■ **What this task involves**
Repeat verbatim, and only, the lines of the data below, beginning at the line that contains "BAT2: 1.5V (plus" and stopping after the line that contains "SW2: switch (DGND, INT) -> button (DGND, INT)".

■ **Material for this task**
• • • •

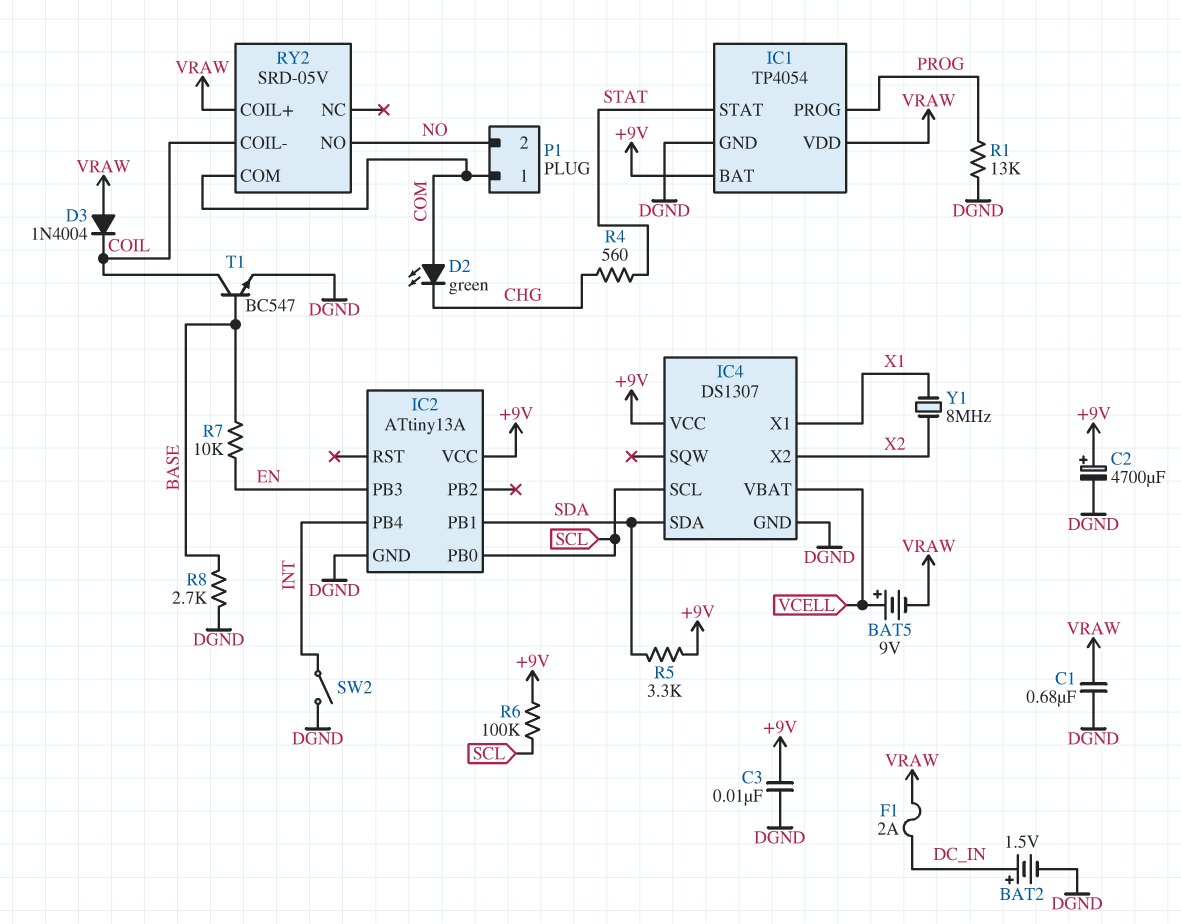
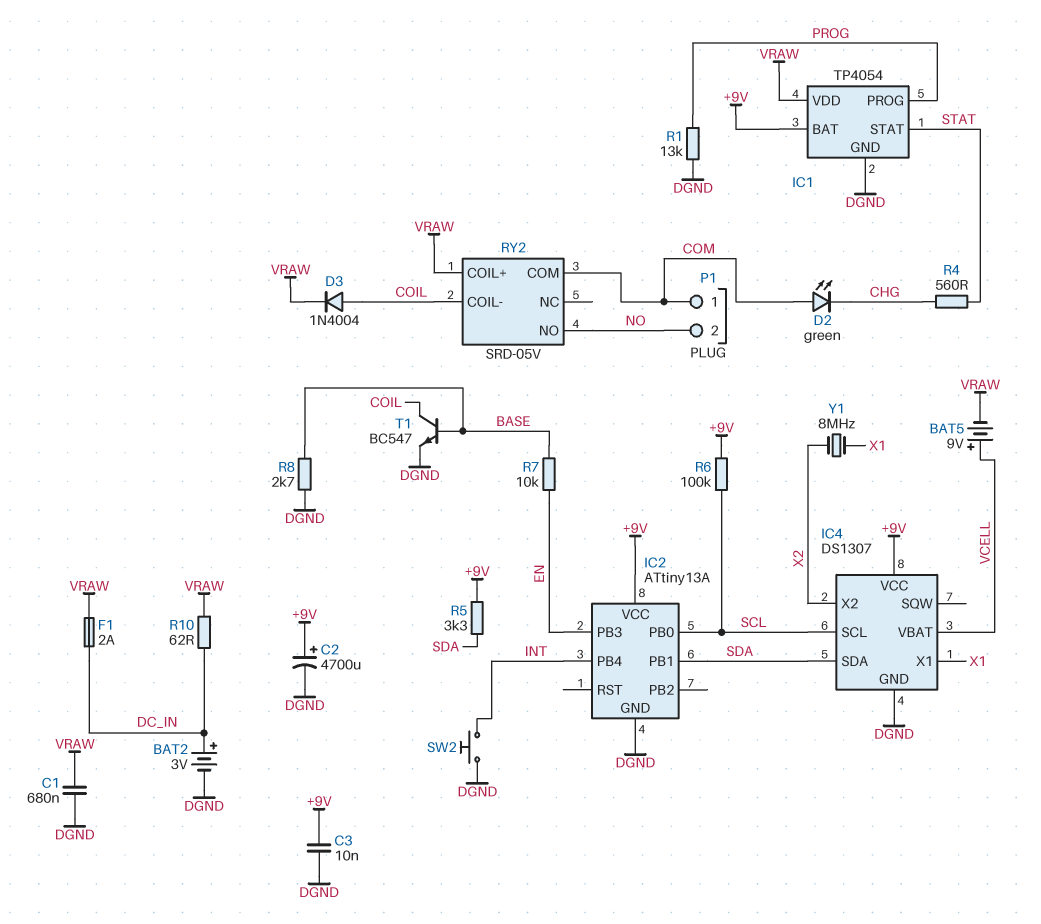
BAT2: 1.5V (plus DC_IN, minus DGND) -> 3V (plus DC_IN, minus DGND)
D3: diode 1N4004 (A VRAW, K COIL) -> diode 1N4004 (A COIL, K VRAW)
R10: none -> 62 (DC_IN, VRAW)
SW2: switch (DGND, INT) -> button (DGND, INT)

• • • •

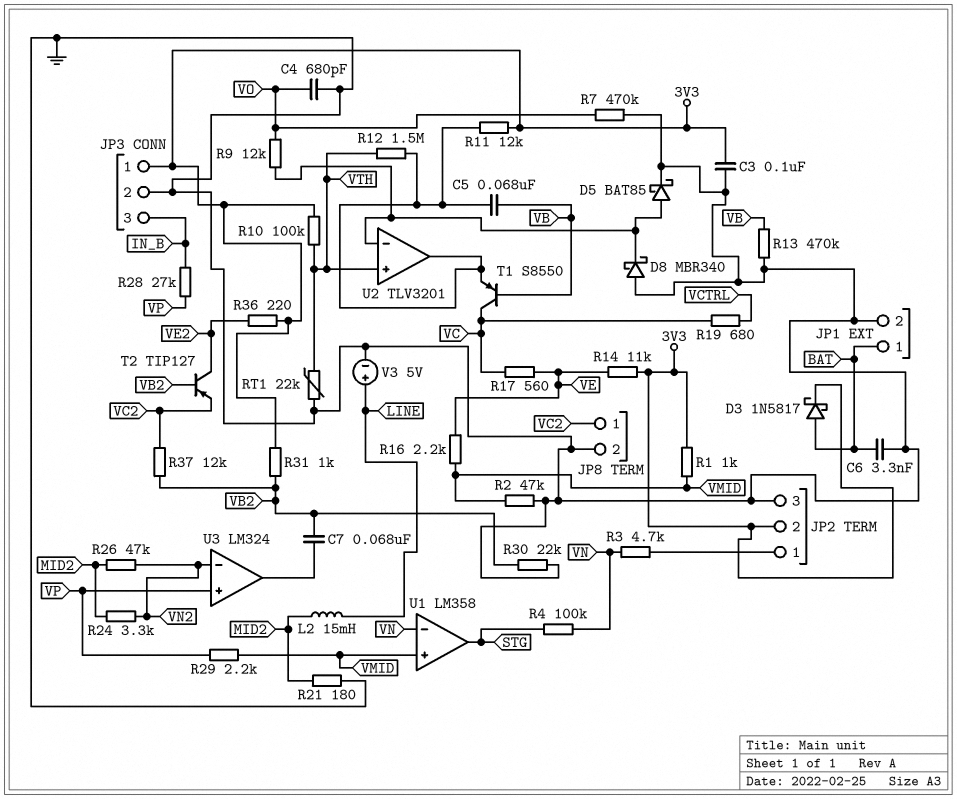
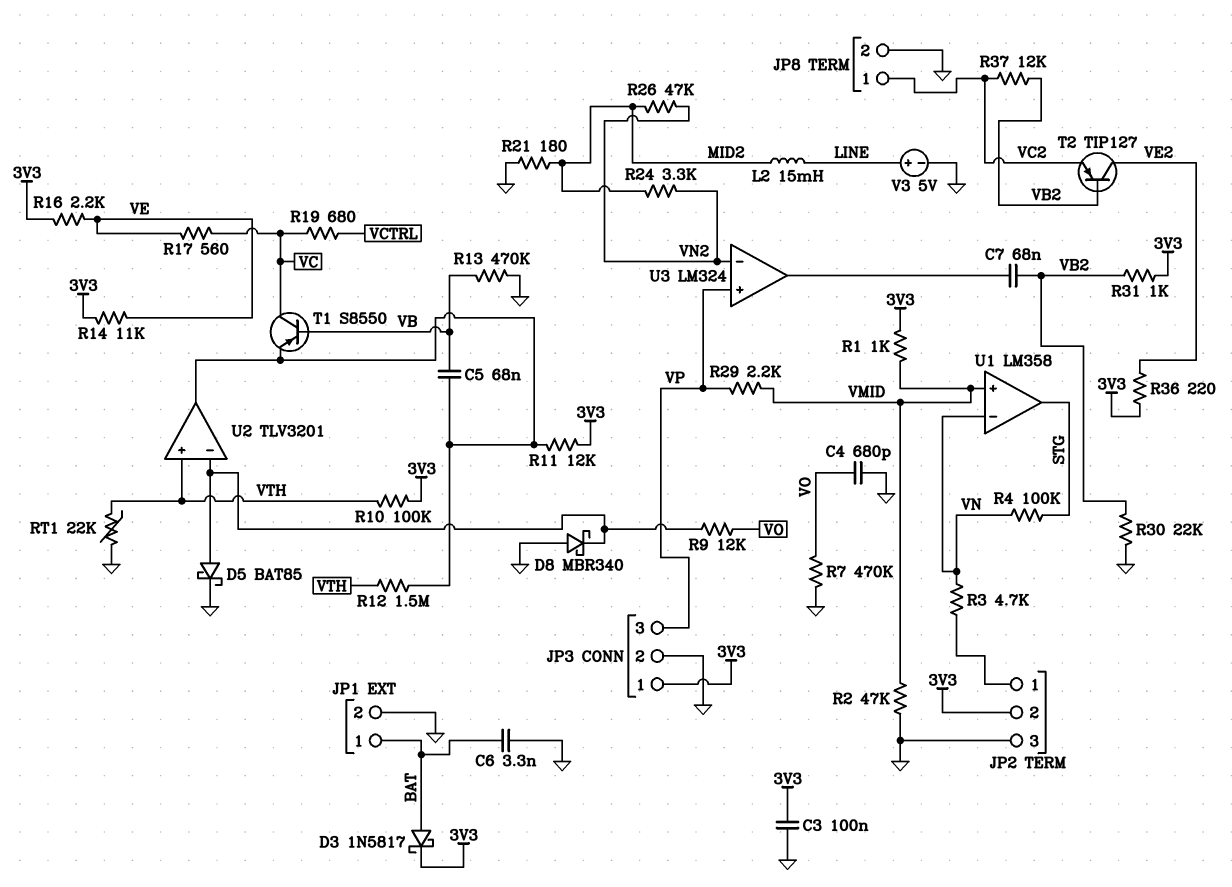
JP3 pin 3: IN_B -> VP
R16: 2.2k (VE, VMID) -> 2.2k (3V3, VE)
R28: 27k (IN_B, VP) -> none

• • • •

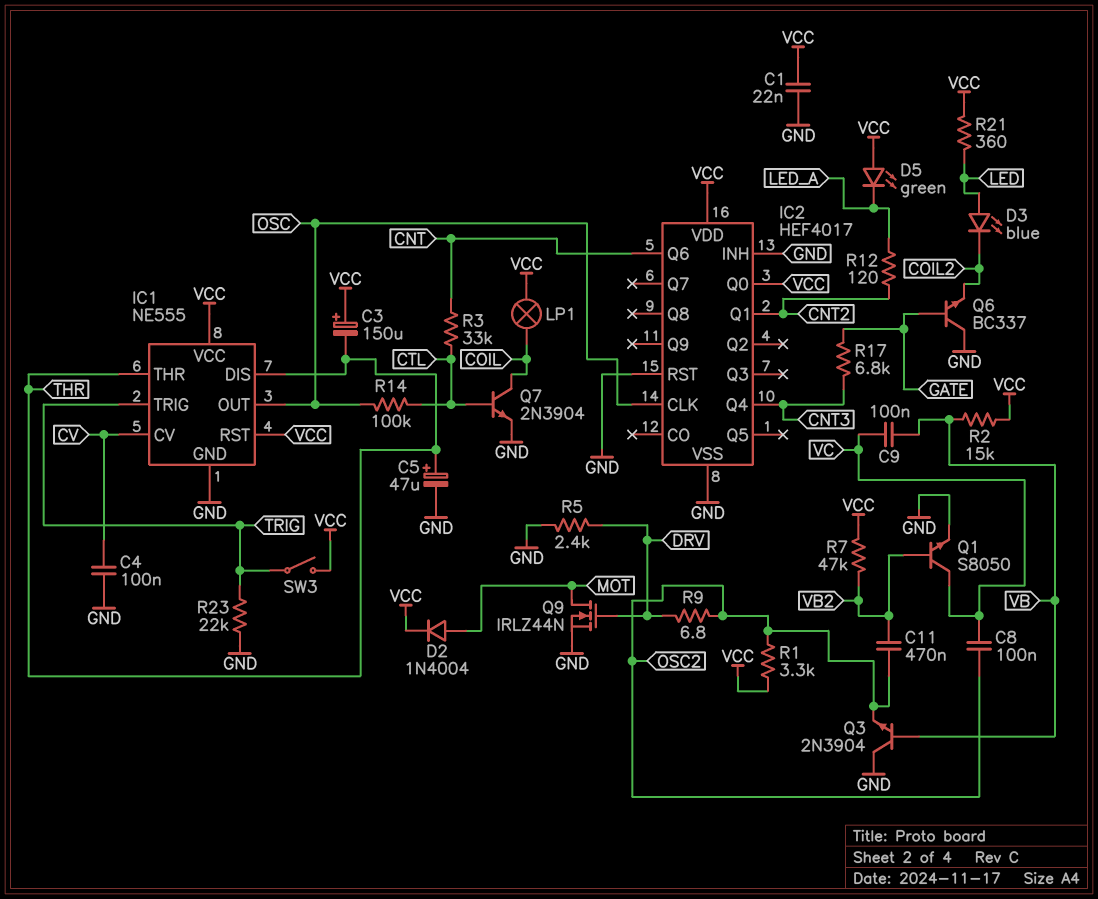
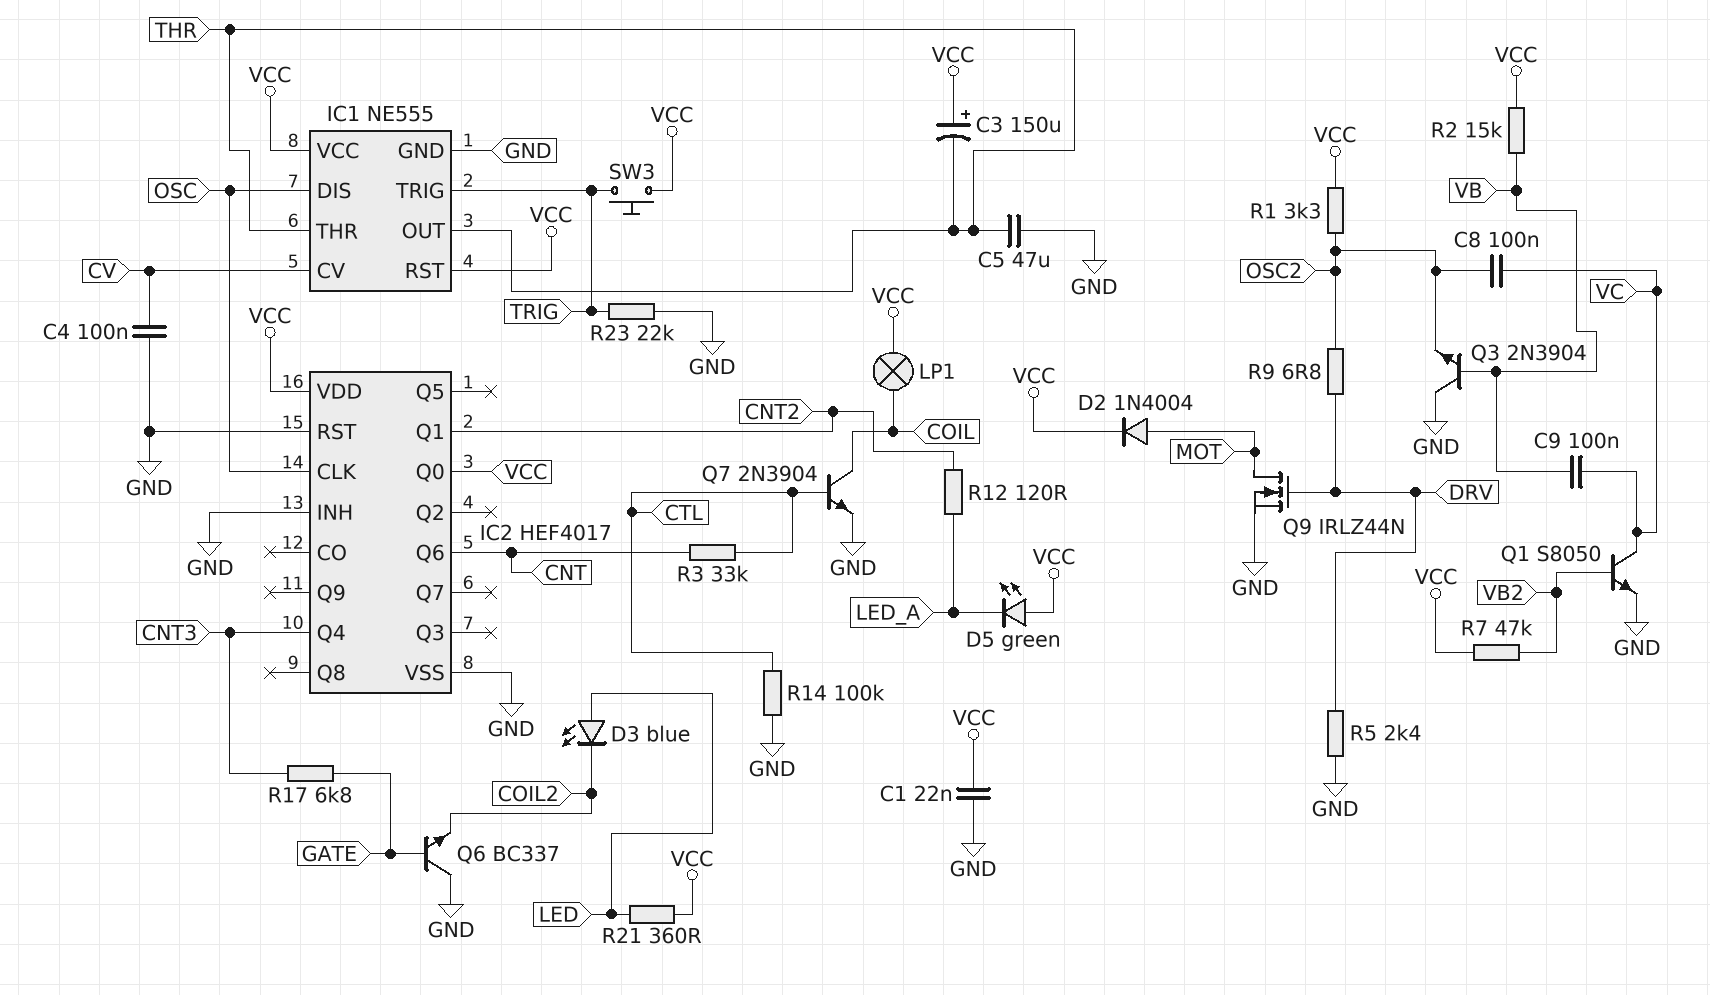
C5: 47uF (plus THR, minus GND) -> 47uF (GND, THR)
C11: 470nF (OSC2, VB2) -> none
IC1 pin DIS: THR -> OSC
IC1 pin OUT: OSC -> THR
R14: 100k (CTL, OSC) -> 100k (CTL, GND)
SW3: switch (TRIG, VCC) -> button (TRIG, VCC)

• • • •

■ **Completed task**
BAT2: 1.5V (plus DC_IN, minus DGND) -> 3V (plus DC_IN, minus DGND)
D3: diode 1N4004 (A VRAW, K COIL) -> diode 1N4004 (A COIL, K VRAW)
R10: none -> 62 (DC_IN, VRAW)
SW2: switch (DGND, INT) -> button (DGND, INT)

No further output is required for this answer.